Problem description
Could the data below please be reproduced word for word, without the pictures?

================================

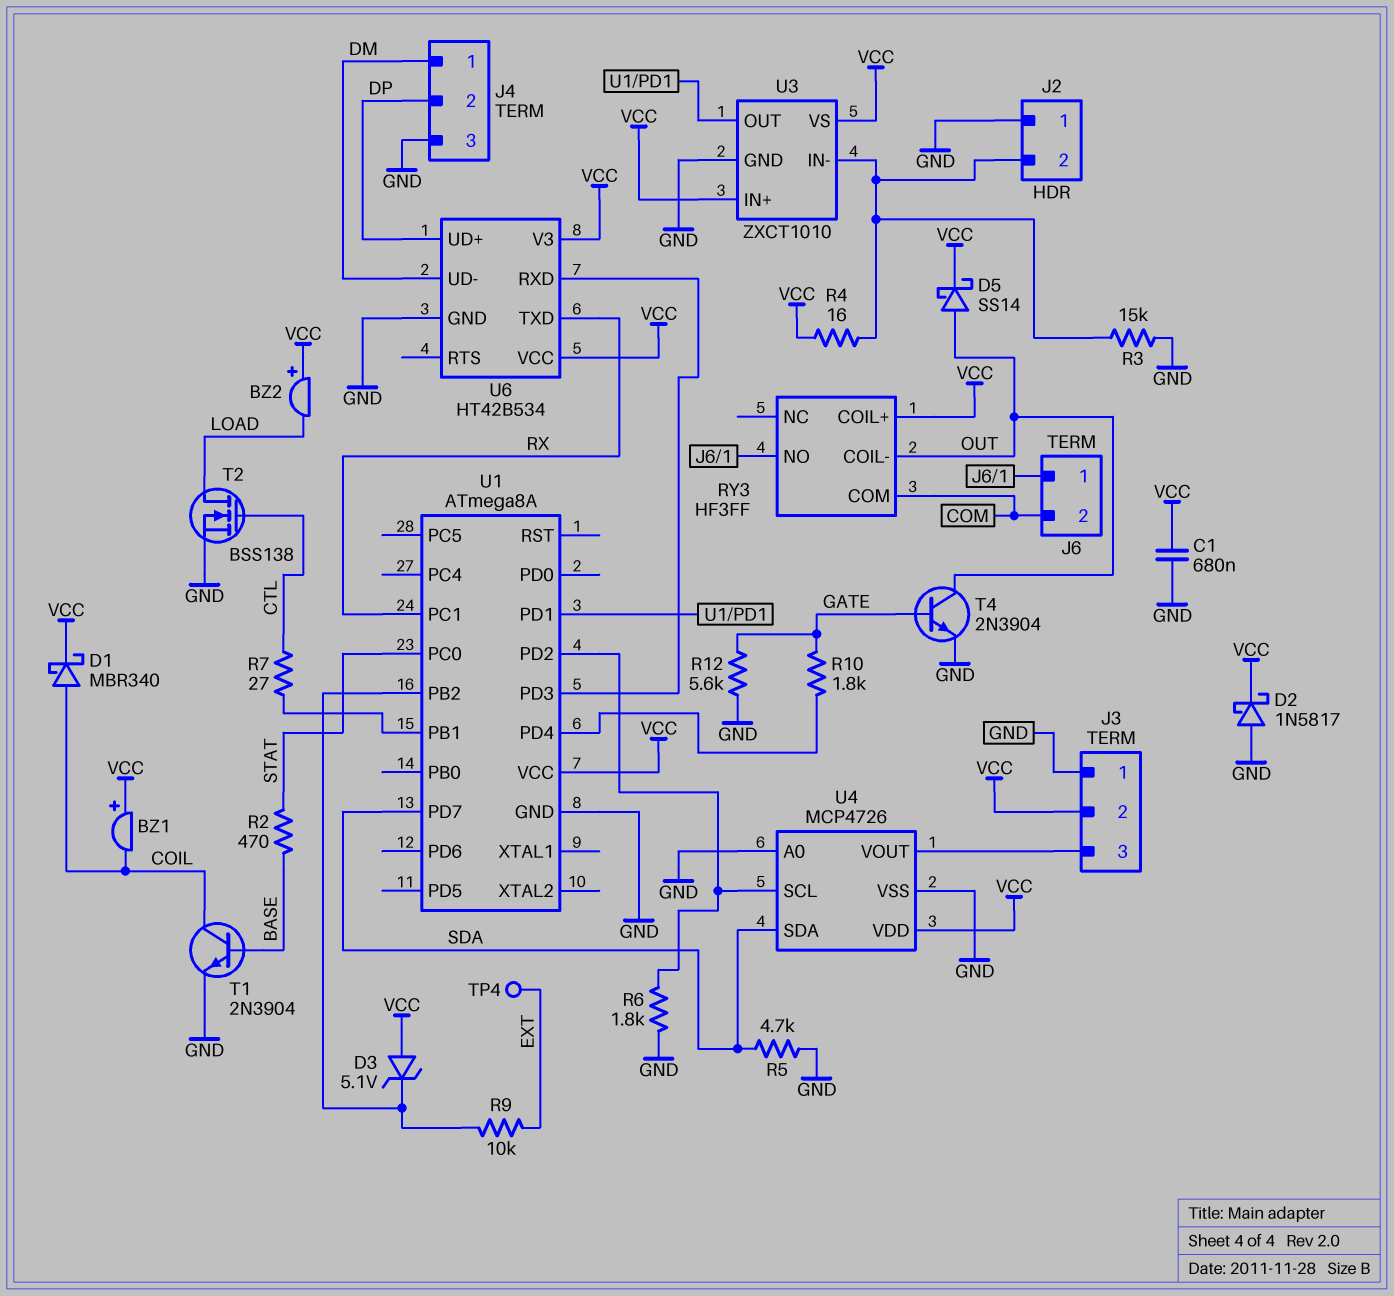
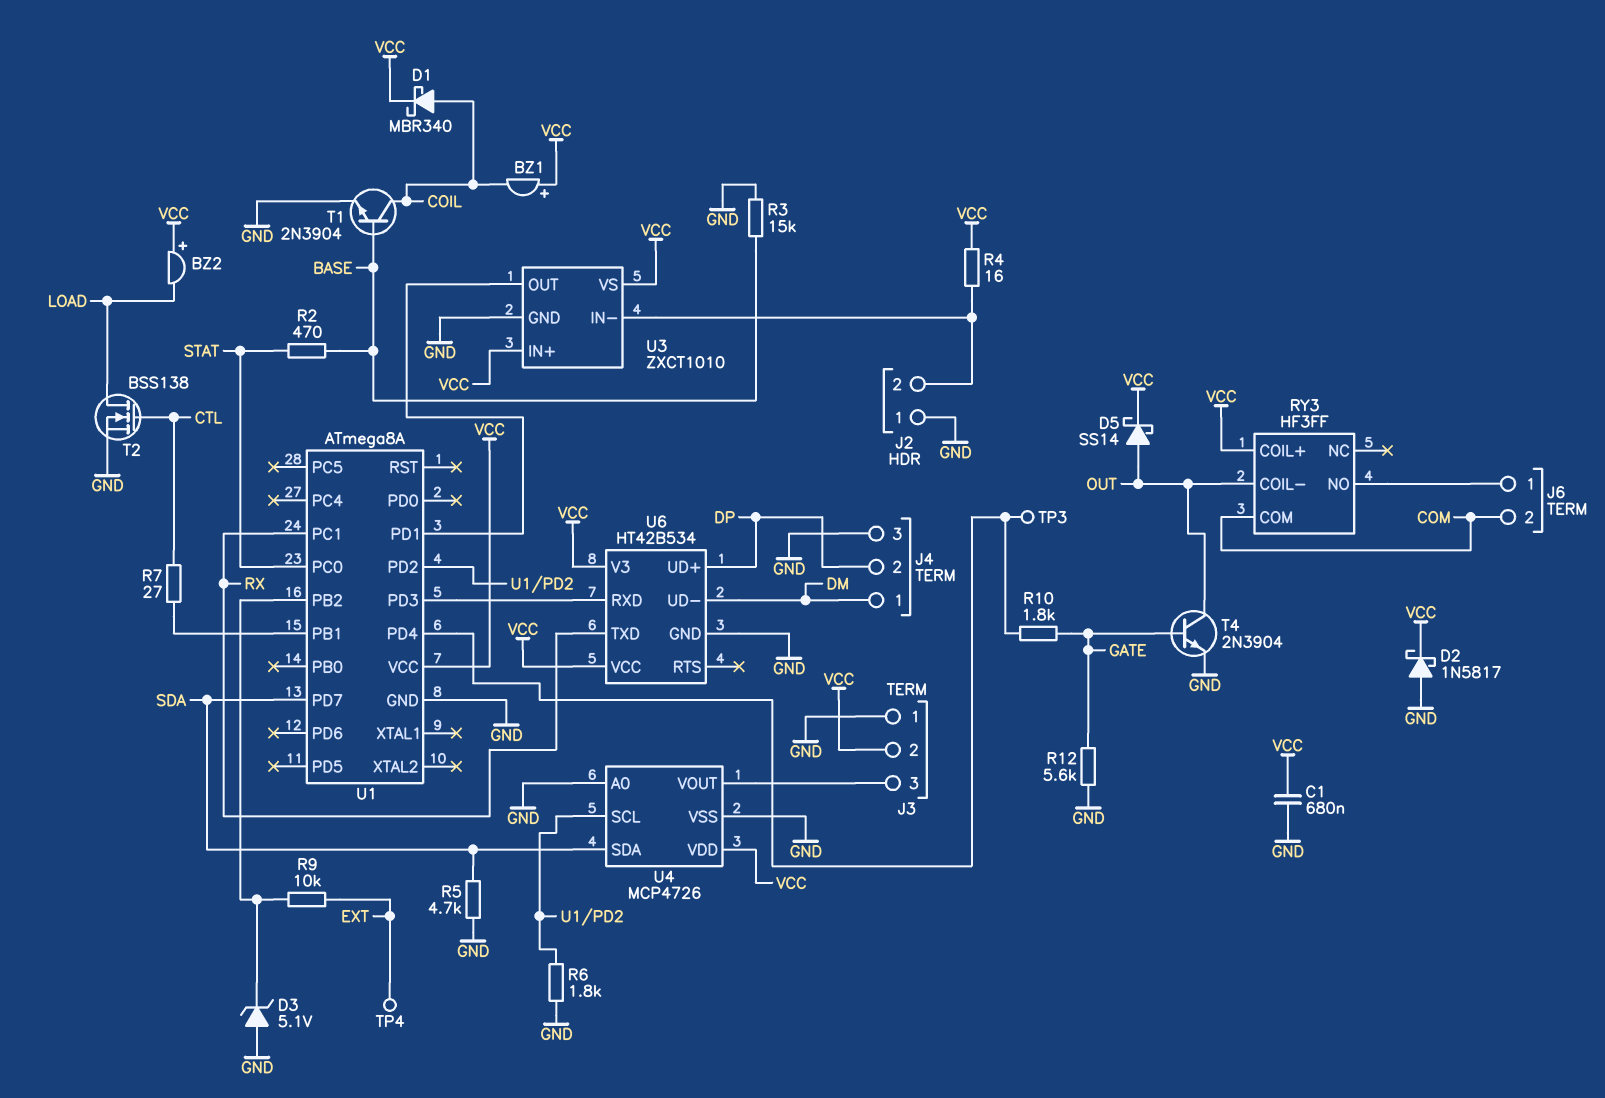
D3: zener 5.1V (A VCC, K U1/PB2) -> zener 5.1V (A GND, K U1/PB2)
R3: 15k (GND, J2/2) -> 15k (BASE, GND)
TP3: none -> test point (U1/PD4)

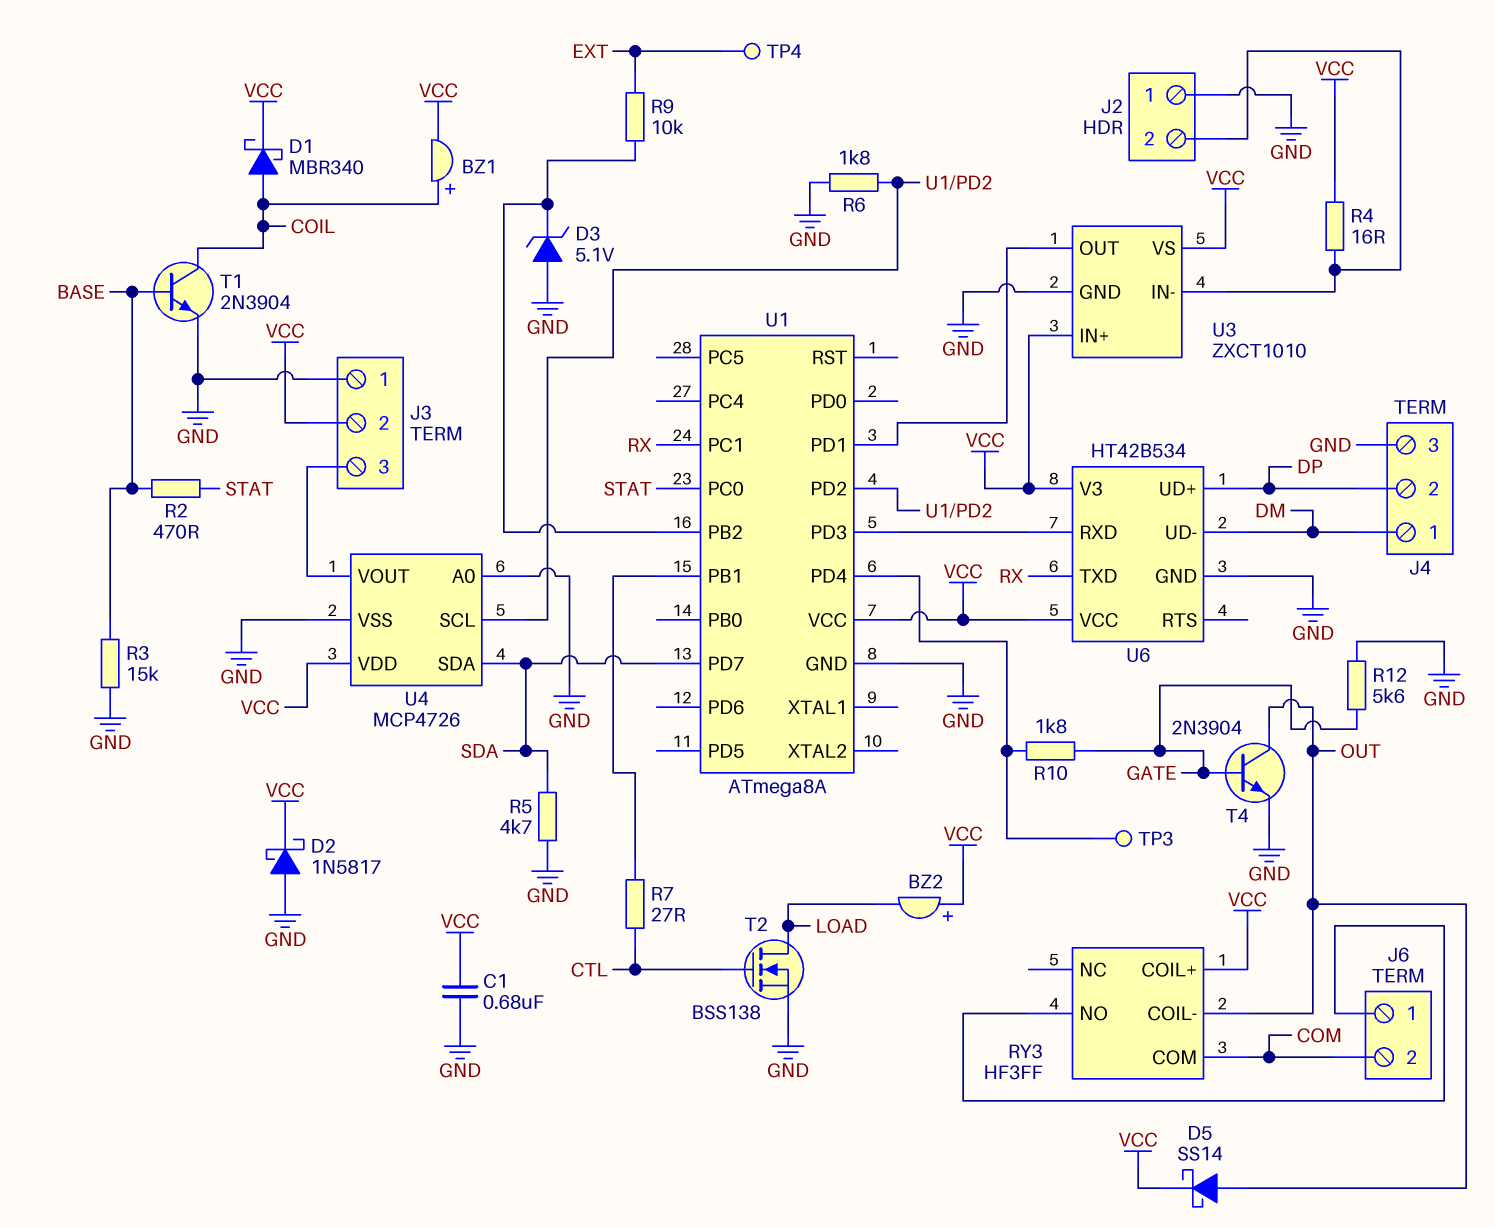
BZ1: buzzer (plus VCC, minus COIL) -> buzzer (plus COIL, minus VCC)

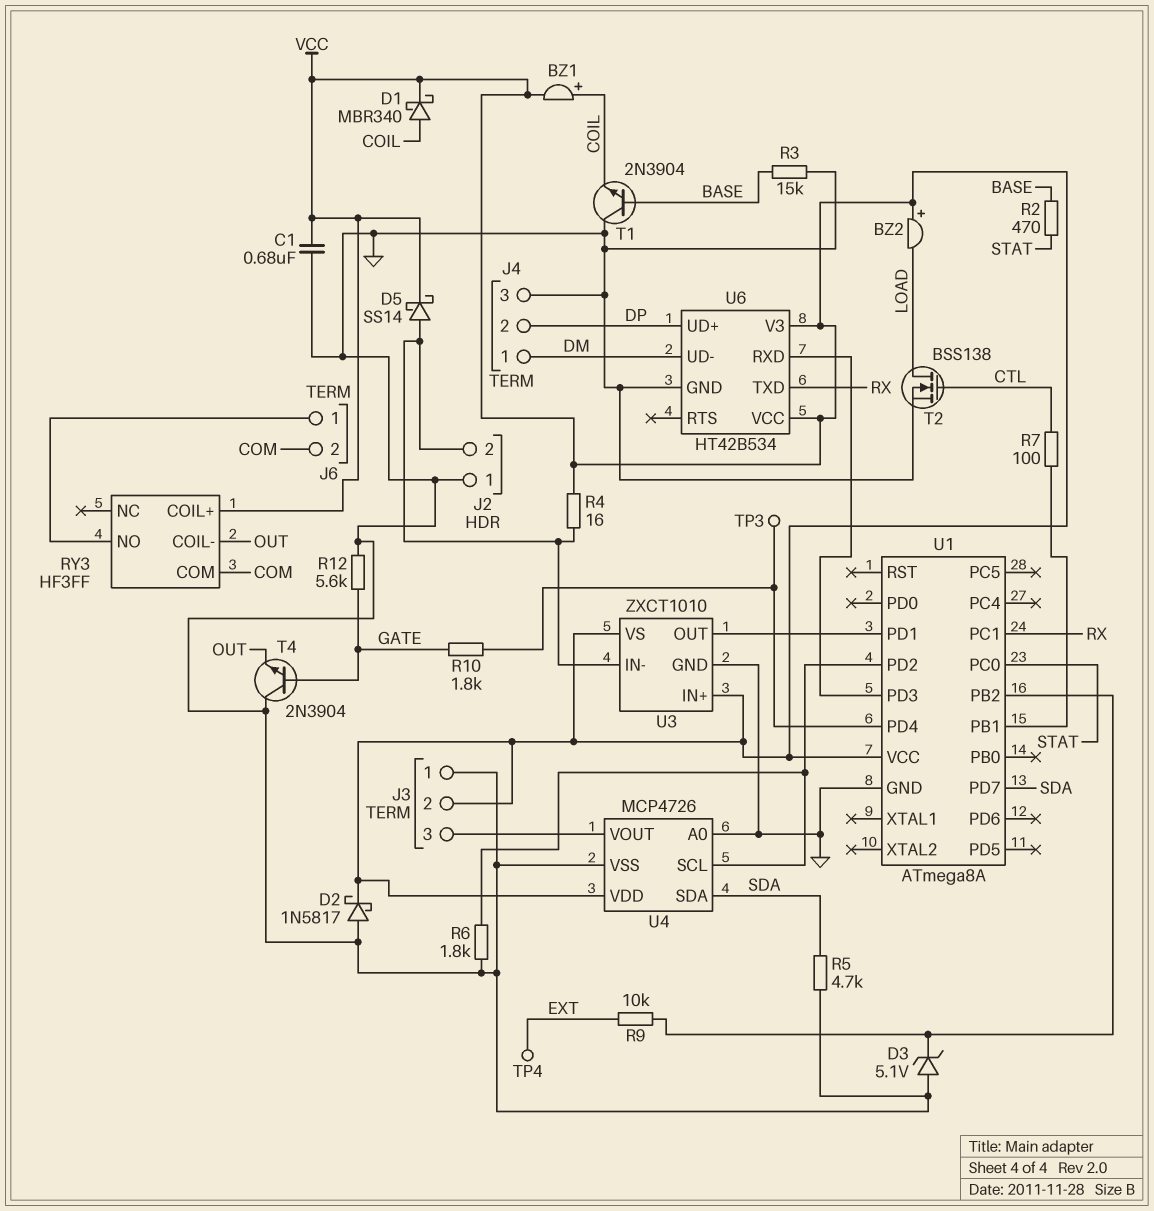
D5: schottky SS14 (A OUT, K VCC) -> schottky SS14 (A J2/2, K VCC)
R7: 27 (CTL, U1/PB1) -> 100 (CTL, U1/PB1)
T1: NPN 2N3904 (B BASE, C COIL, E GND) -> NPN 2N3904 (B BASE, C GND, E COIL)
T4: NPN 2N3904 (B GATE, C OUT, E GND) -> NPN 2N3904 (B GATE, C GND, E OUT)

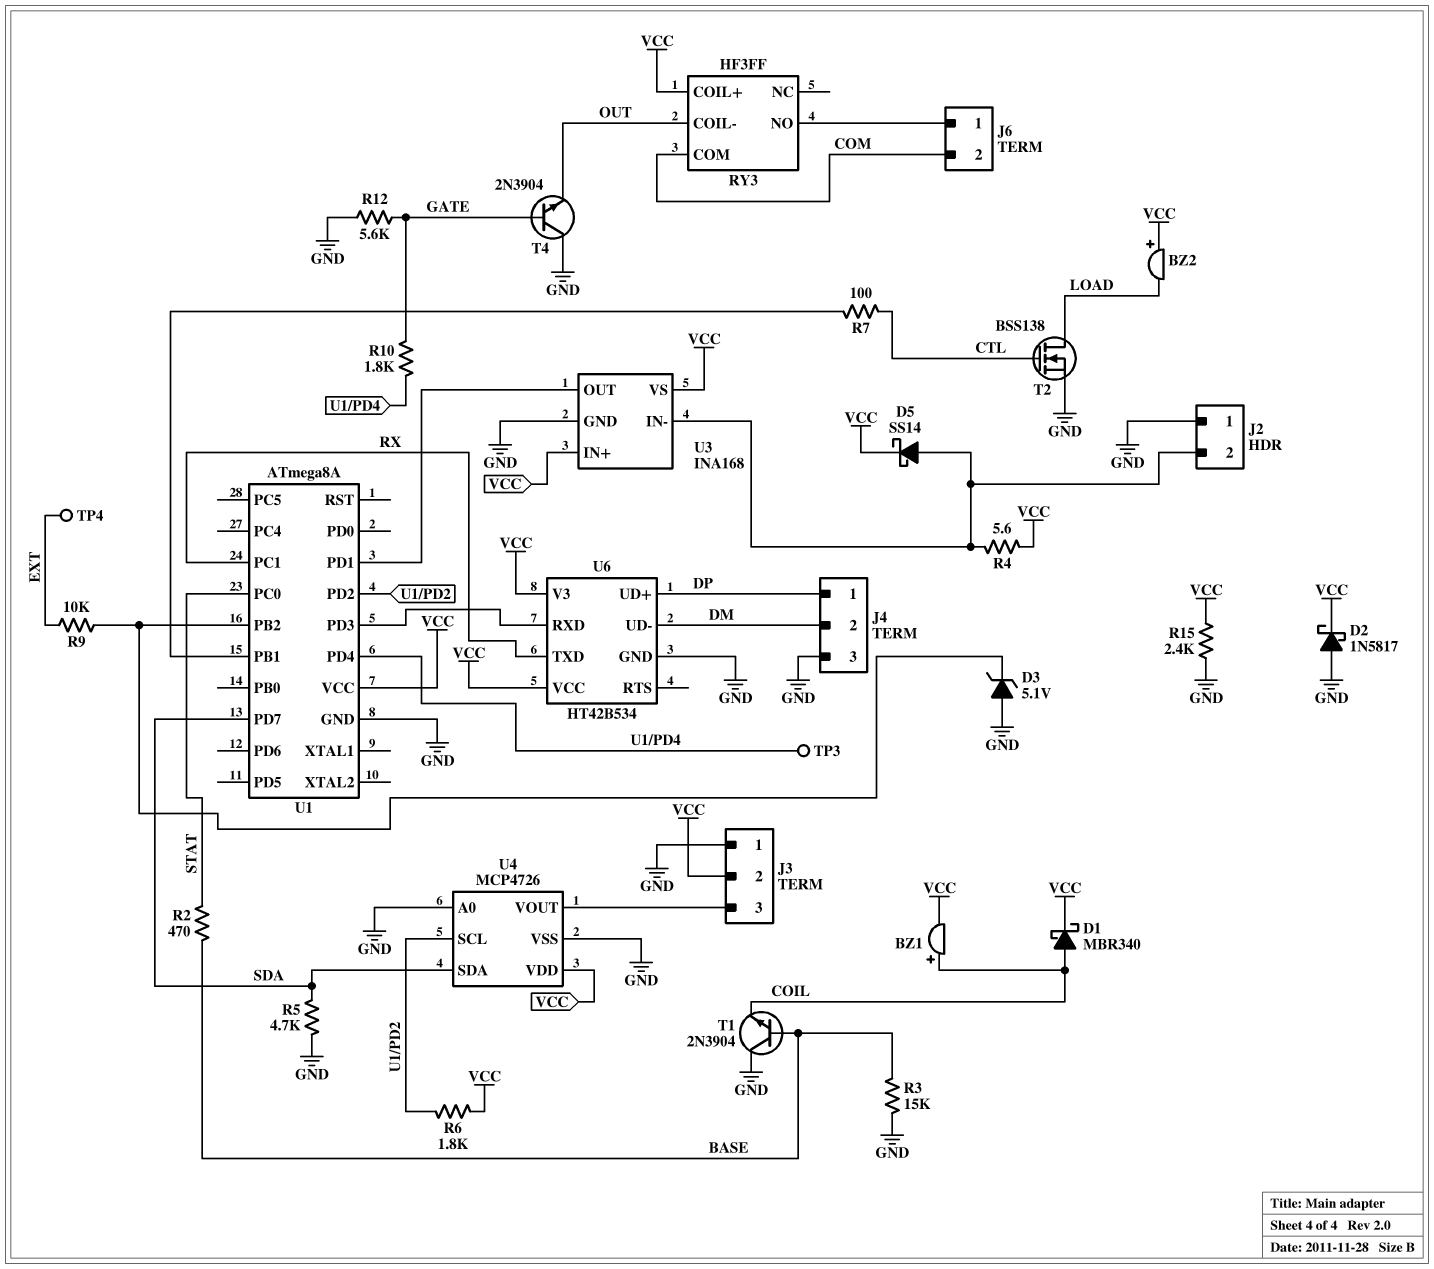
C1: 680nF (GND, VCC) -> none
J4 pin 1: DM -> DP
J4 pin 2: DP -> DM
R4: 16 (J2/2, VCC) -> 5.6 (J2/2, VCC)
R6: 1.8k (GND, U1/PD2) -> 1.8k (U1/PD2, VCC)
R15: none -> 2.4k (GND, VCC)
U3: ZXCT1010 -> INA168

================================

Answer box
D3: zener 5.1V (A VCC, K U1/PB2) -> zener 5.1V (A GND, K U1/PB2)
R3: 15k (GND, J2/2) -> 15k (BASE, GND)
TP3: none -> test point (U1/PD4)

BZ1: buzzer (plus VCC, minus COIL) -> buzzer (plus COIL, minus VCC)

D5: schottky SS14 (A OUT, K VCC) -> schottky SS14 (A J2/2, K VCC)
R7: 27 (CTL, U1/PB1) -> 100 (CTL, U1/PB1)
T1: NPN 2N3904 (B BASE, C COIL, E GND) -> NPN 2N3904 (B BASE, C GND, E COIL)
T4: NPN 2N3904 (B GATE, C OUT, E GND) -> NPN 2N3904 (B GATE, C GND, E OUT)

C1: 680nF (GND, VCC) -> none
J4 pin 1: DM -> DP
J4 pin 2: DP -> DM
R4: 16 (J2/2, VCC) -> 5.6 (J2/2, VCC)
R6: 1.8k (GND, U1/PD2) -> 1.8k (U1/PD2, VCC)
R15: none -> 2.4k (GND, VCC)
U3: ZXCT1010 -> INA168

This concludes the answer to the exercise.